WHAT IS EXPECTED
Quote the full listing word for word.

SOURCE MATERIAL

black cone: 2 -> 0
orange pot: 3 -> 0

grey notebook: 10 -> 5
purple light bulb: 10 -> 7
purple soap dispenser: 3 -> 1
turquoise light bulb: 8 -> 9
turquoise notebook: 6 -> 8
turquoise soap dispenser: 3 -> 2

ANSWER SPACE
black cone: 2 -> 0
orange pot: 3 -> 0

grey notebook: 10 -> 5
purple light bulb: 10 -> 7
purple soap dispenser: 3 -> 1
turquoise light bulb: 8 -> 9
turquoise notebook: 6 -> 8
turquoise soap dispenser: 3 -> 2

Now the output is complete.